TASK BRIEF: Every line of the material must be restated exactly, though not its pictures.
[[ TASK MATERIAL, beginning ]]
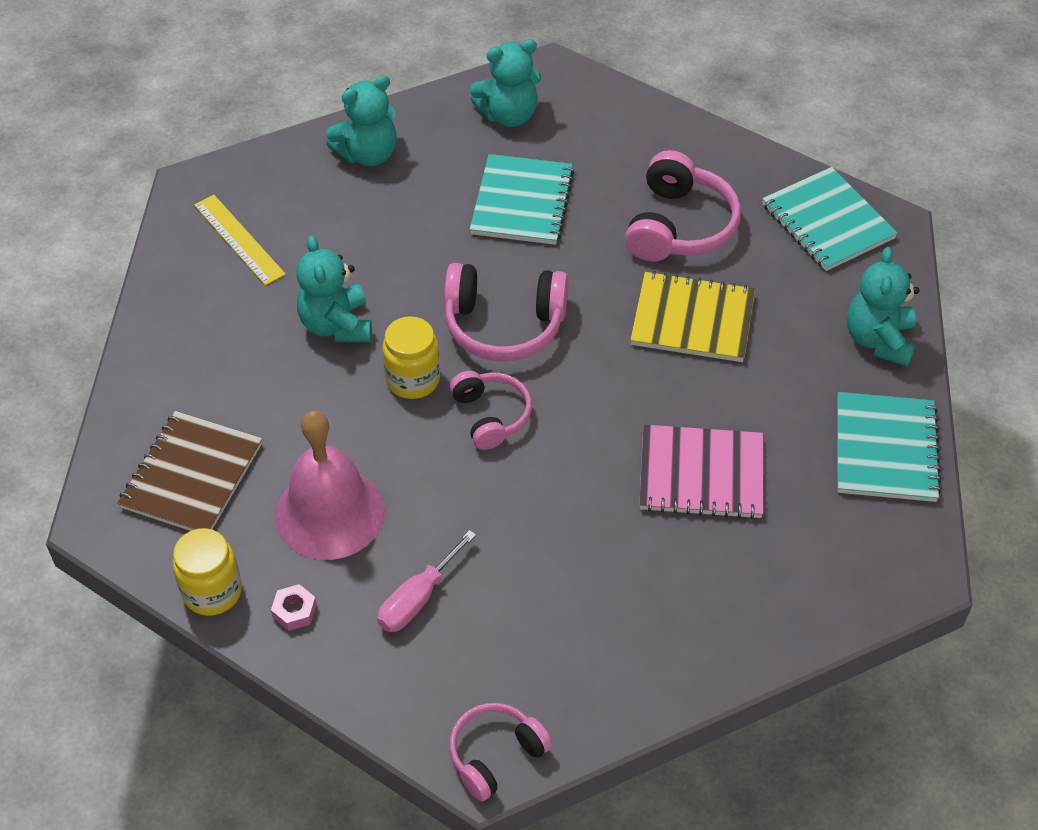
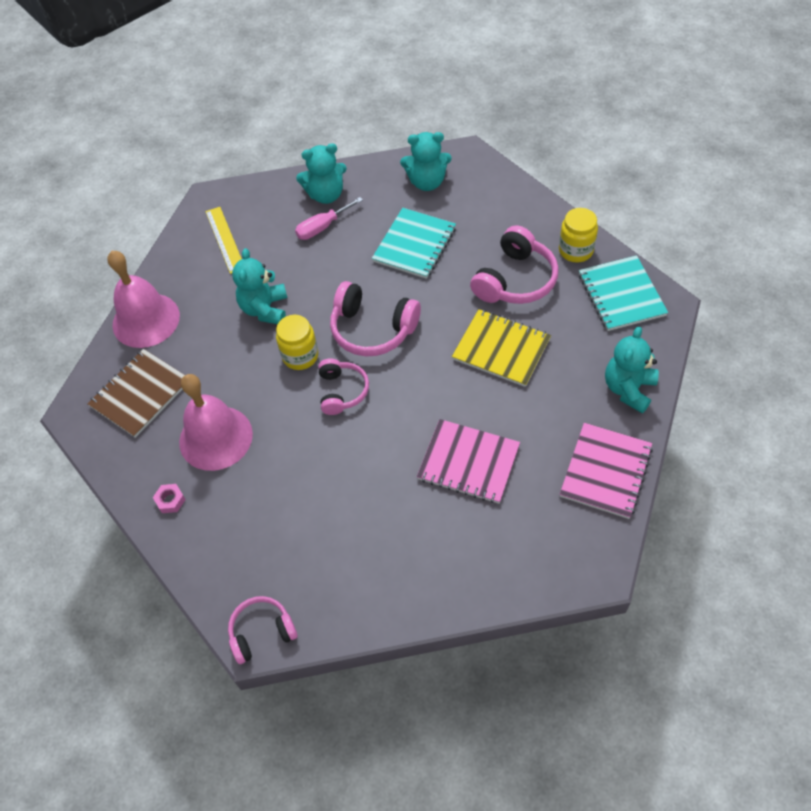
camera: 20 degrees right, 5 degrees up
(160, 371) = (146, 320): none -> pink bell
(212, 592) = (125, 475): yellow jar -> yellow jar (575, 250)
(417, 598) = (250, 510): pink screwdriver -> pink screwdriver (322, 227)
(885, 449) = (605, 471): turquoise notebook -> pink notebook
[[ TASK MATERIAL, end ]]
COMPLETED TASK:
camera: 20 degrees right, 5 degrees up
(160, 371) = (146, 320): none -> pink bell
(212, 592) = (125, 475): yellow jar -> yellow jar (575, 250)
(417, 598) = (250, 510): pink screwdriver -> pink screwdriver (322, 227)
(885, 449) = (605, 471): turquoise notebook -> pink notebook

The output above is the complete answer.